WHAT THE EXERCISE ASKS: Write only the number of lines in the entries that hold the string "none".

── RECORDS PROVIDED

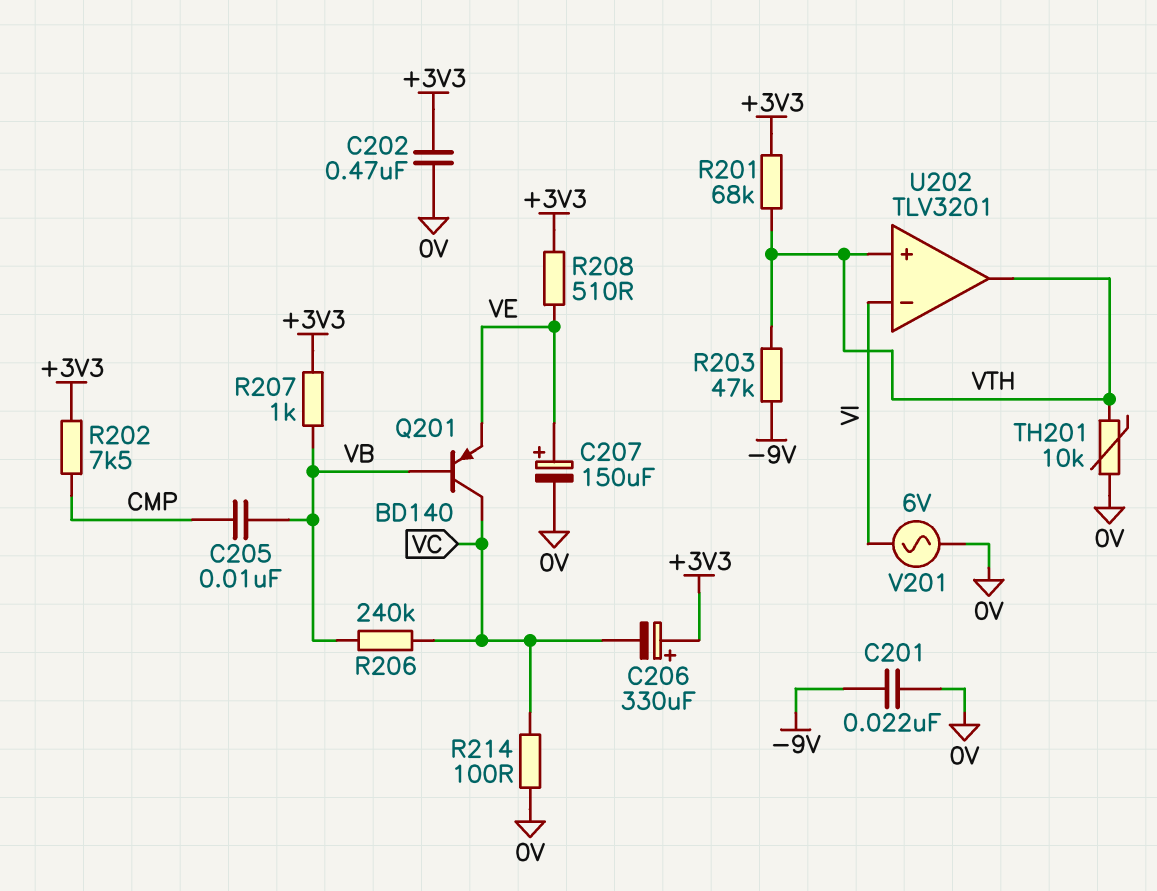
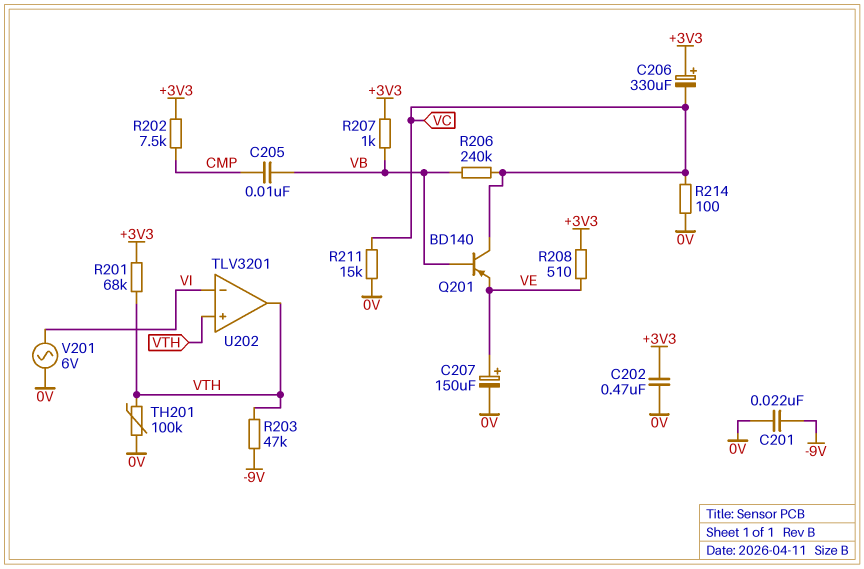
R211: none -> 15k (0V, VC)
TH201: 10k (0V, VTH) -> 100k (0V, VTH)

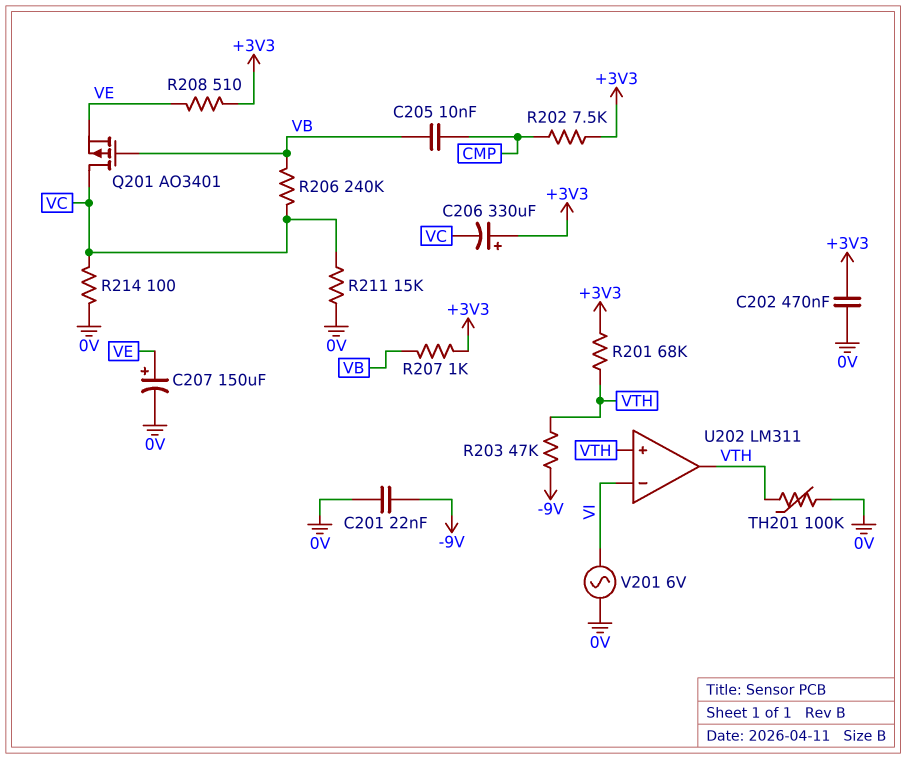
Q201: PNP BD140 (B VB, C VC, E VE) -> PMOS AO3401 (G VB, D VC, S VE)
U202: TLV3201 -> LM311

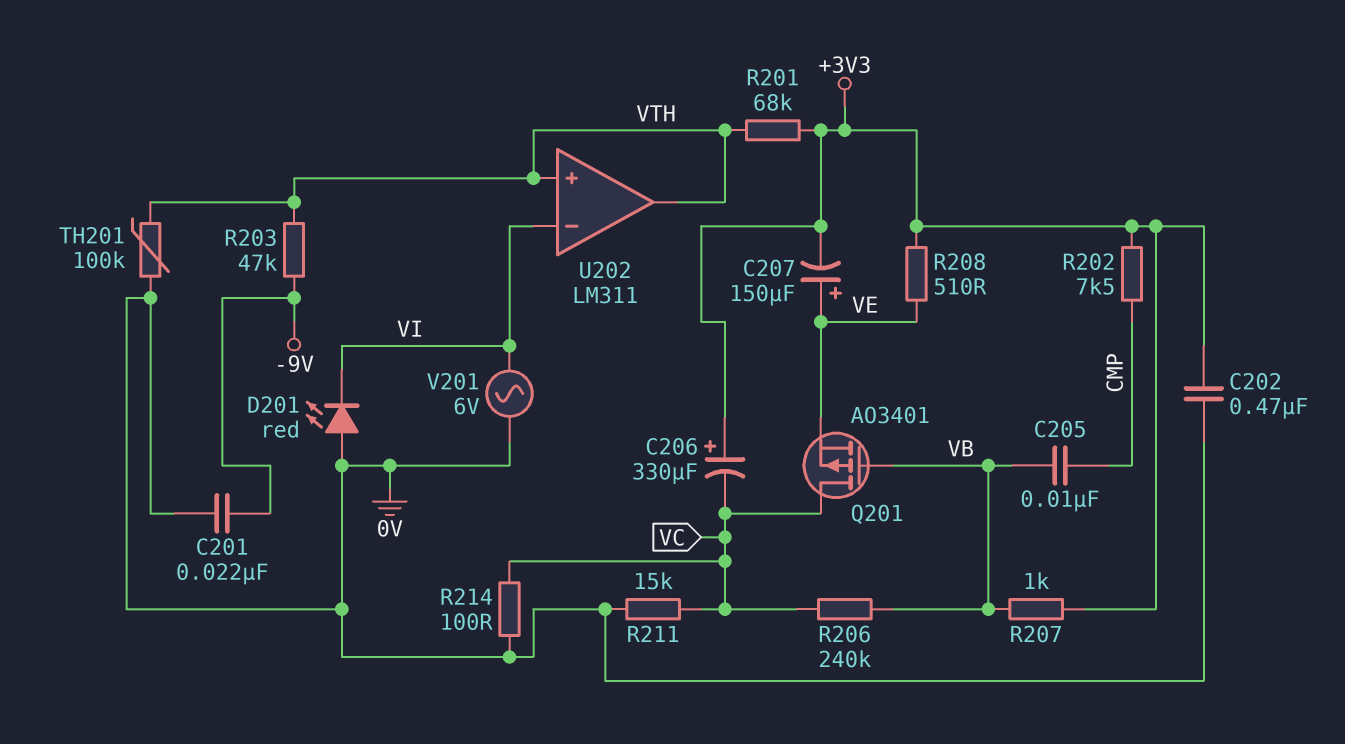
C207: 150uF (plus VE, minus 0V) -> 150uF (plus VE, minus +3V3)
D201: none -> LED red (A 0V, K VI)

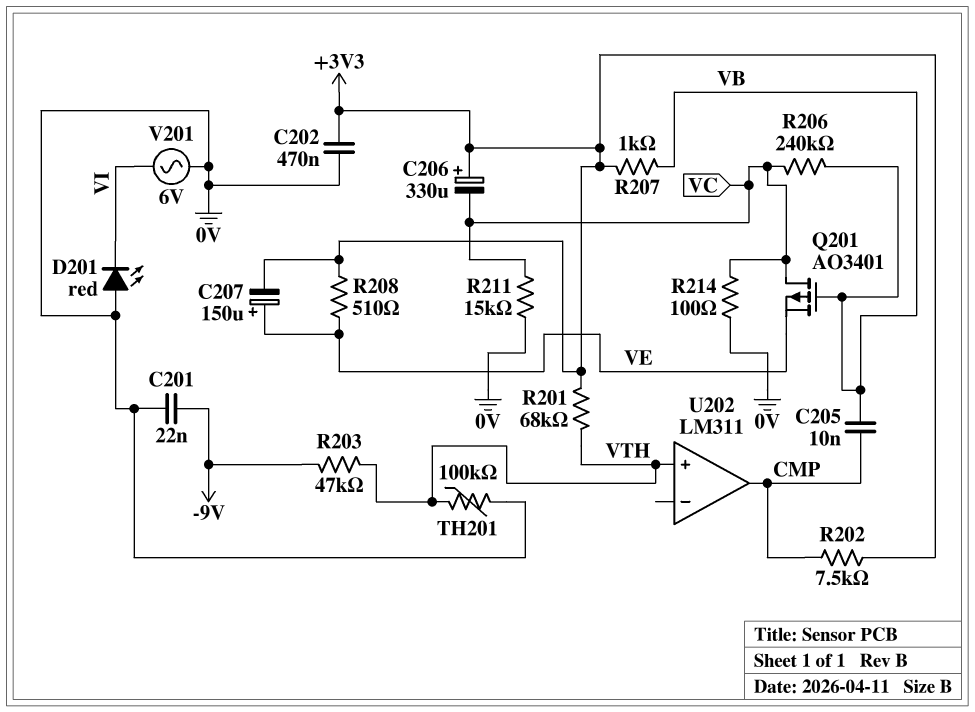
U202 pin in-: VI -> none
U202 pin out: VTH -> CMP

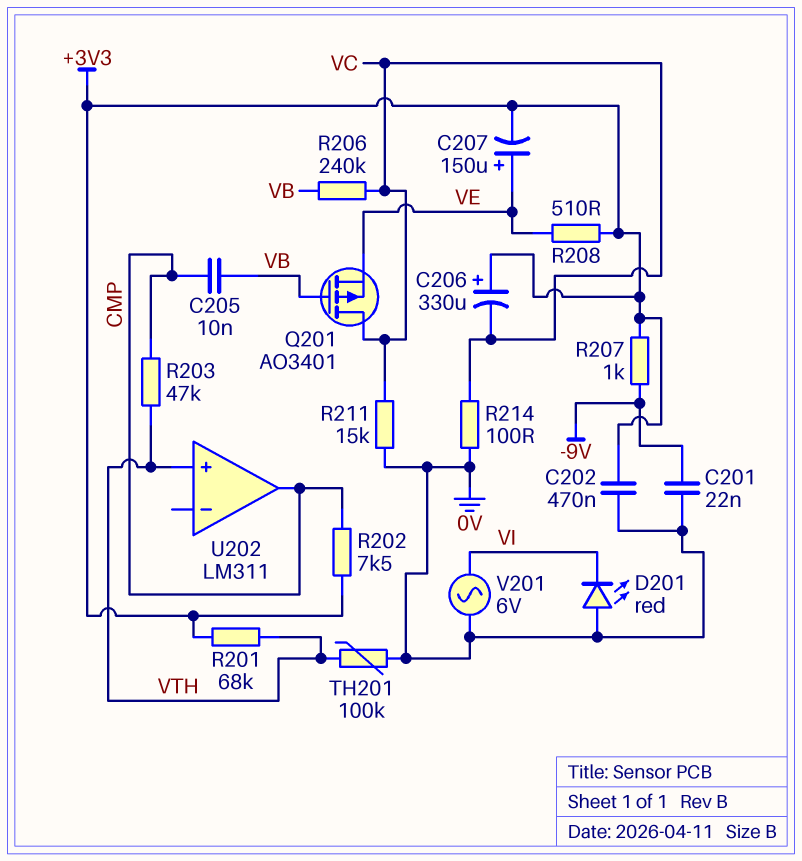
R203: 47k (-9V, VTH) -> 47k (CMP, VTH)
R207: 1k (+3V3, VB) -> 1k (+3V3, -9V)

────

WRITTEN RESPONSE: 3